Content starts

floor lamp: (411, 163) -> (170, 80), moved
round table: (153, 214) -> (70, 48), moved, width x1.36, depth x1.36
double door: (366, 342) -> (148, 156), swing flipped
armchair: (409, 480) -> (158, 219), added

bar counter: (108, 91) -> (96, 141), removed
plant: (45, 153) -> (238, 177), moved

Content ends
Content starts

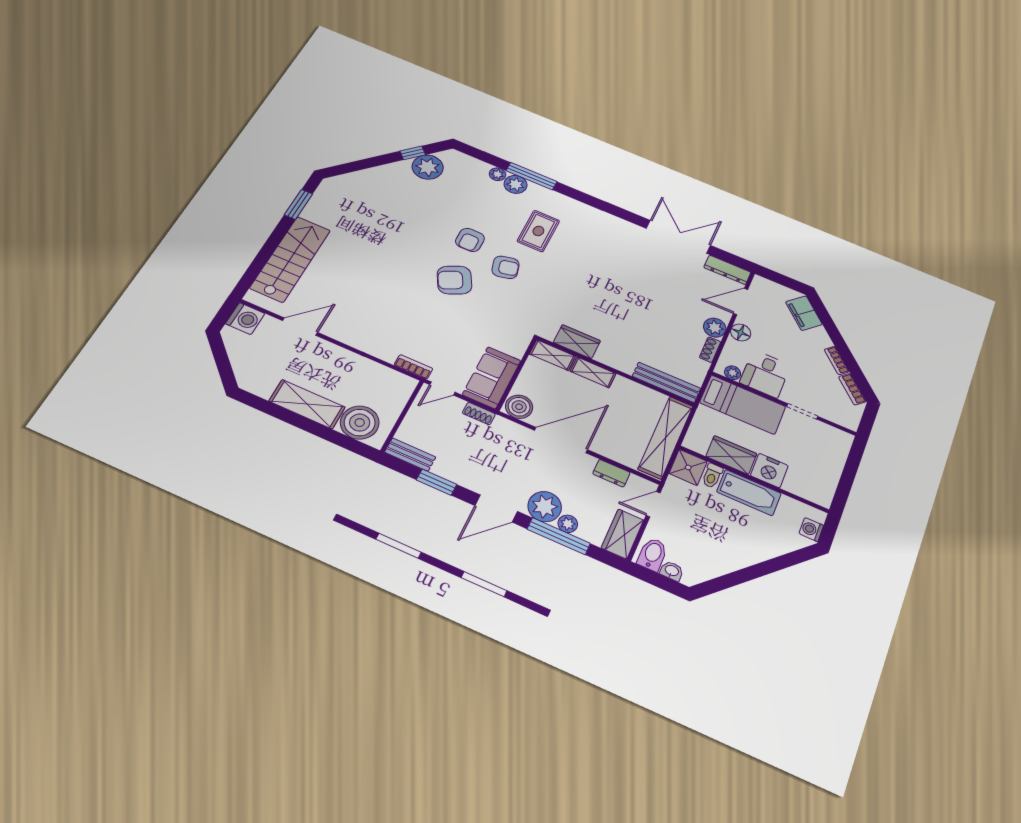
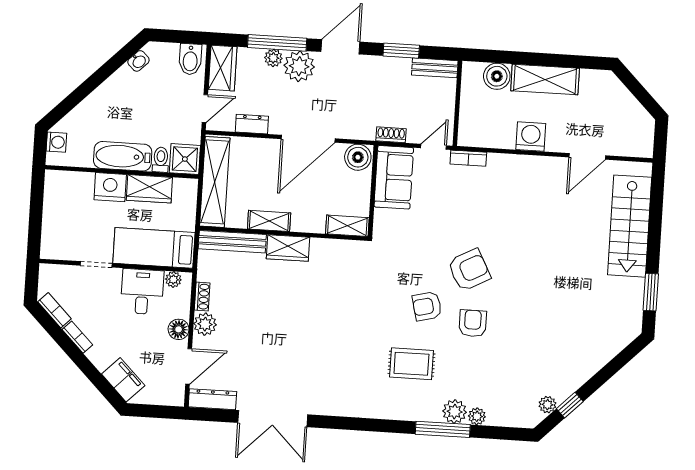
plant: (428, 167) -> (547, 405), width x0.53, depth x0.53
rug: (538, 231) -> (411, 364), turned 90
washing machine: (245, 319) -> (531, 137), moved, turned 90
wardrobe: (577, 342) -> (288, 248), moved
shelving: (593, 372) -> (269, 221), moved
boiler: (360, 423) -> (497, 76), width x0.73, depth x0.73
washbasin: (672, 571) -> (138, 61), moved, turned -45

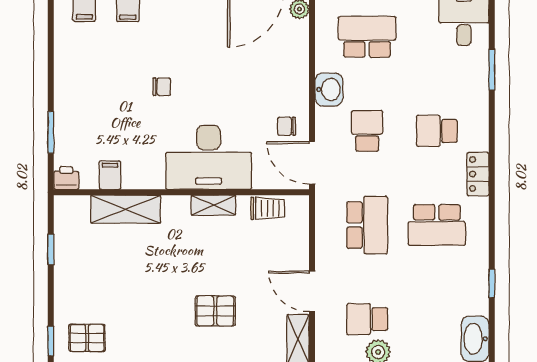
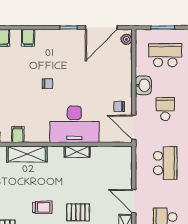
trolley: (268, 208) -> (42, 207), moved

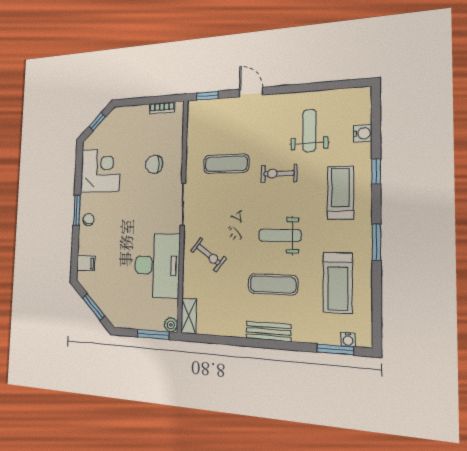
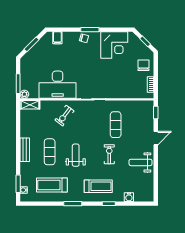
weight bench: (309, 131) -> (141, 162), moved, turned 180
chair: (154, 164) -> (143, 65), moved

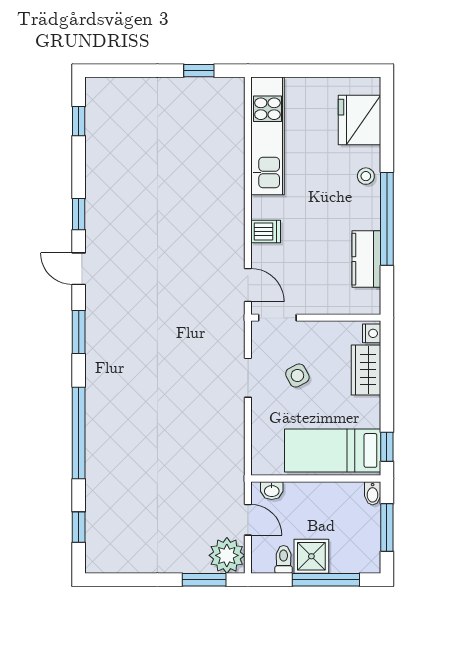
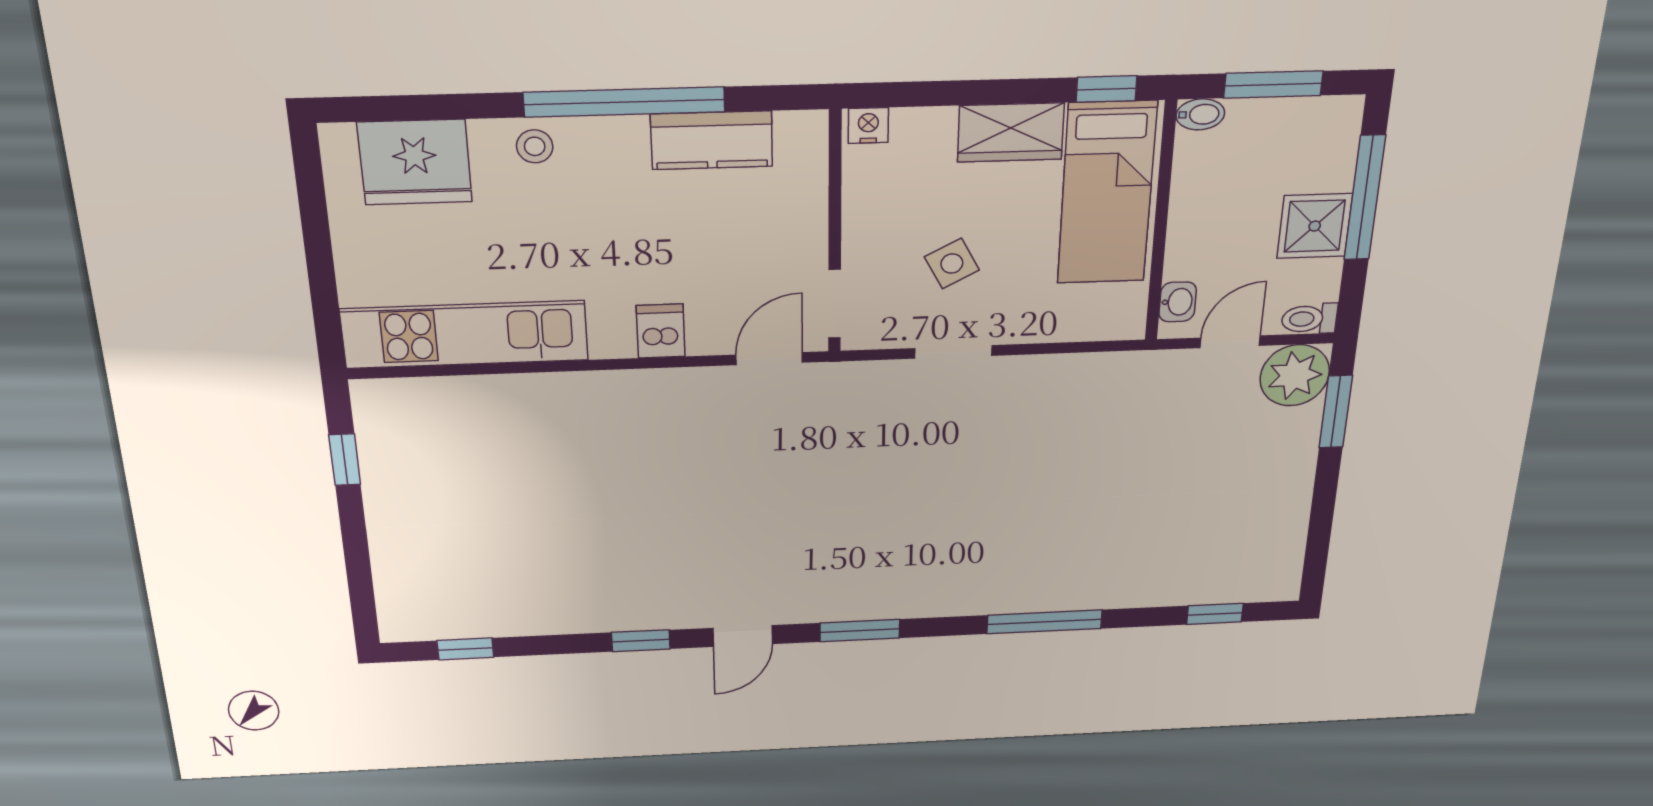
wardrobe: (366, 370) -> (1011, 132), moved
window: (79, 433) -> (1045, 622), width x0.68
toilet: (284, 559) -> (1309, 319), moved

Content ends

__Work to be completed__. Each line containing the word "depth" needs to be copied from the data above.

__Expected output__.
round table: (153, 214) -> (70, 48), moved, width x1.36, depth x1.36
plant: (428, 167) -> (547, 405), width x0.53, depth x0.53
boiler: (360, 423) -> (497, 76), width x0.73, depth x0.73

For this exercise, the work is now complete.